### WHAT YOU NEED TO DO
Set down exactly the lines below, starting at the one that contains "BARO1 pin SDA: D10 -> D0" and ending at the one that contains "RFID pin MOSI: D6 -> D2", with both of those lines included and nothing else.
- - -
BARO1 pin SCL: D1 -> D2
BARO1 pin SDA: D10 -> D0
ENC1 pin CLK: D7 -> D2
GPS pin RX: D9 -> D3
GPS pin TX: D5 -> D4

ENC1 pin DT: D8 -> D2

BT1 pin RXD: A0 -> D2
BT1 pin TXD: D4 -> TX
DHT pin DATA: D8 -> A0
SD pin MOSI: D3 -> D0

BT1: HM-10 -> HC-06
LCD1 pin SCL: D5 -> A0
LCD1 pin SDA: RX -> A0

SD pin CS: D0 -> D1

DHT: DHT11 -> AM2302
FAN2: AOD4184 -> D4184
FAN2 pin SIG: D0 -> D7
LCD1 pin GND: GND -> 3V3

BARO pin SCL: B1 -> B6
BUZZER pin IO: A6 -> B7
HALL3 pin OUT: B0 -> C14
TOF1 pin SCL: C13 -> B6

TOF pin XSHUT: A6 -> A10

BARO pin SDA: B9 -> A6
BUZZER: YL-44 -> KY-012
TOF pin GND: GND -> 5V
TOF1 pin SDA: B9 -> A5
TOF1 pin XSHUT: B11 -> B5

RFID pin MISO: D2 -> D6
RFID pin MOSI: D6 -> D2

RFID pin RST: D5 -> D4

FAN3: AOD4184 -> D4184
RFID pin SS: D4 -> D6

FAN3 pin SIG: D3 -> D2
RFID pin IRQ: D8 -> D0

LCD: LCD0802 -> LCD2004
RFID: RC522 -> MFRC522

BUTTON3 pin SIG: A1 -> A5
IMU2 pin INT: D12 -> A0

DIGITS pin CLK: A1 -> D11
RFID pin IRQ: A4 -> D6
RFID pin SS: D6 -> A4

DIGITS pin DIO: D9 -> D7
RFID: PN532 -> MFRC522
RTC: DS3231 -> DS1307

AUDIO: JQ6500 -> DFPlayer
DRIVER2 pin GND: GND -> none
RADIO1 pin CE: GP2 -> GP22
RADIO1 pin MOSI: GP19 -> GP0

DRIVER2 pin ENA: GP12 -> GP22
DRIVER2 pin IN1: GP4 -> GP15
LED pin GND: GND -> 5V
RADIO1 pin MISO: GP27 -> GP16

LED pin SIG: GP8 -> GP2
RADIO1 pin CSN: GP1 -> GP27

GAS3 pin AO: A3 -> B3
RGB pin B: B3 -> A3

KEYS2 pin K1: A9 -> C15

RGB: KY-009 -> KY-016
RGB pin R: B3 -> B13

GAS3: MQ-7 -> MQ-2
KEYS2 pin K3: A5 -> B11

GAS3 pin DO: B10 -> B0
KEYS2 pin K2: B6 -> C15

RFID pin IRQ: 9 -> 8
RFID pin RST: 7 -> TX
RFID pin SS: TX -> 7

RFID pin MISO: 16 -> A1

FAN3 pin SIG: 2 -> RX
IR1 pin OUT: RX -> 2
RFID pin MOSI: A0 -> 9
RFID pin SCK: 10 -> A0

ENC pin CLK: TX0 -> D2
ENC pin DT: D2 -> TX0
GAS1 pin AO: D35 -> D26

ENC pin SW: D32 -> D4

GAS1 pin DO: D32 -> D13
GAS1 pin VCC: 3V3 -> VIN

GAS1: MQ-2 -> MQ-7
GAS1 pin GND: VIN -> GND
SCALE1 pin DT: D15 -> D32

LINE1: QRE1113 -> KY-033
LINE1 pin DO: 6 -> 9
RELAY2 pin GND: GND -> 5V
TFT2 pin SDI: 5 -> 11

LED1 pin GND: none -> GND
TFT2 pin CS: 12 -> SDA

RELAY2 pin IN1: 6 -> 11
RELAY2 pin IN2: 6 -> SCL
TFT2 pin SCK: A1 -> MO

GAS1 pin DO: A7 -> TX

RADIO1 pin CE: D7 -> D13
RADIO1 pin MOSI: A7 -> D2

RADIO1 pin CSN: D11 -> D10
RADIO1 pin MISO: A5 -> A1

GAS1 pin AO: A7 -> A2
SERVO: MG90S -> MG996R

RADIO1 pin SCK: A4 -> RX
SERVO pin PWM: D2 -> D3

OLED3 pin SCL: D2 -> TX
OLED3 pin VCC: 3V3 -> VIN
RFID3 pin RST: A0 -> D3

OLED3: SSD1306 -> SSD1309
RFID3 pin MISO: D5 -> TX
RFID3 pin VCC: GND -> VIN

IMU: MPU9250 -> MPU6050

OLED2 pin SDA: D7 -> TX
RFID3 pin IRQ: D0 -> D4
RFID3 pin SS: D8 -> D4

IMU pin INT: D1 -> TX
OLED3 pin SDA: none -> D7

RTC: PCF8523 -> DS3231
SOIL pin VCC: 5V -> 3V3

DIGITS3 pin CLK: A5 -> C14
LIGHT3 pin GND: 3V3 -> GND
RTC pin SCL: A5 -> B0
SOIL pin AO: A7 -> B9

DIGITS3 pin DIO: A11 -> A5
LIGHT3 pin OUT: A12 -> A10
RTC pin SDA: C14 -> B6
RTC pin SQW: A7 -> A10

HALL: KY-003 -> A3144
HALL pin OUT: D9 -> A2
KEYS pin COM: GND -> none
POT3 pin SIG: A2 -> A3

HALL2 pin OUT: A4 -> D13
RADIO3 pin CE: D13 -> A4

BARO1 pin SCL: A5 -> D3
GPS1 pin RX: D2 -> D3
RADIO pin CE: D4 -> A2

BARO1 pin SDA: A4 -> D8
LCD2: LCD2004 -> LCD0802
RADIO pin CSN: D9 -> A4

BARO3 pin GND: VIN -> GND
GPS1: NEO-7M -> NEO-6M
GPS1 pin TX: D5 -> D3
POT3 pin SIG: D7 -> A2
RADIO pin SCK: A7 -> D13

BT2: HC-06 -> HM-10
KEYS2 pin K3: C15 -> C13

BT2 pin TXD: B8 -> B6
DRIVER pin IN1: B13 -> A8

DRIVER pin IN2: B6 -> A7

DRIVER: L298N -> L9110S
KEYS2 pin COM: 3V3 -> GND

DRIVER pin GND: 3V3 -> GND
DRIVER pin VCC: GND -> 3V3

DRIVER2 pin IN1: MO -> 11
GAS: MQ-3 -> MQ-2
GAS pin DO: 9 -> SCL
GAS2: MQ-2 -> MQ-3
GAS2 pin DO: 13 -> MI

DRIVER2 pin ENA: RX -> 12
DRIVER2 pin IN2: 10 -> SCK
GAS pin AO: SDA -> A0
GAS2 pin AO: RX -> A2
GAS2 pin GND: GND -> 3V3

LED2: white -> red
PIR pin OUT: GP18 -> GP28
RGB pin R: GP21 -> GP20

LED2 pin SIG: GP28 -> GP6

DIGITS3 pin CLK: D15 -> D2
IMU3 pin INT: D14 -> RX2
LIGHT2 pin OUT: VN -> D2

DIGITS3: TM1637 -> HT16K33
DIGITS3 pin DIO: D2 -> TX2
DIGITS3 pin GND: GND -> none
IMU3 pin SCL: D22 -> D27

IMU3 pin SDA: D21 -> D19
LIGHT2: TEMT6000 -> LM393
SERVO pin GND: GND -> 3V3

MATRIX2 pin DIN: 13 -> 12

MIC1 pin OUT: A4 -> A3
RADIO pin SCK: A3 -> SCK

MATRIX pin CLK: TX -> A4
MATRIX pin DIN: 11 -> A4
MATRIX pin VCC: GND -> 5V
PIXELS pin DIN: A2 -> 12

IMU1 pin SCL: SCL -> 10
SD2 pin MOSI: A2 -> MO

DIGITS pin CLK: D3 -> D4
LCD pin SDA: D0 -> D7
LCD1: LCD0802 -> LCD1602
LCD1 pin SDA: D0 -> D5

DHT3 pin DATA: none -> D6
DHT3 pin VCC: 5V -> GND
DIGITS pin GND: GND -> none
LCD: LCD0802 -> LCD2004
- - -
### RESPONSE TO THE EXERCISE
BARO1 pin SDA: D10 -> D0
ENC1 pin CLK: D7 -> D2
GPS pin RX: D9 -> D3
GPS pin TX: D5 -> D4

ENC1 pin DT: D8 -> D2

BT1 pin RXD: A0 -> D2
BT1 pin TXD: D4 -> TX
DHT pin DATA: D8 -> A0
SD pin MOSI: D3 -> D0

BT1: HM-10 -> HC-06
LCD1 pin SCL: D5 -> A0
LCD1 pin SDA: RX -> A0

SD pin CS: D0 -> D1

DHT: DHT11 -> AM2302
FAN2: AOD4184 -> D4184
FAN2 pin SIG: D0 -> D7
LCD1 pin GND: GND -> 3V3

BARO pin SCL: B1 -> B6
BUZZER pin IO: A6 -> B7
HALL3 pin OUT: B0 -> C14
TOF1 pin SCL: C13 -> B6

TOF pin XSHUT: A6 -> A10

BARO pin SDA: B9 -> A6
BUZZER: YL-44 -> KY-012
TOF pin GND: GND -> 5V
TOF1 pin SDA: B9 -> A5
TOF1 pin XSHUT: B11 -> B5

RFID pin MISO: D2 -> D6
RFID pin MOSI: D6 -> D2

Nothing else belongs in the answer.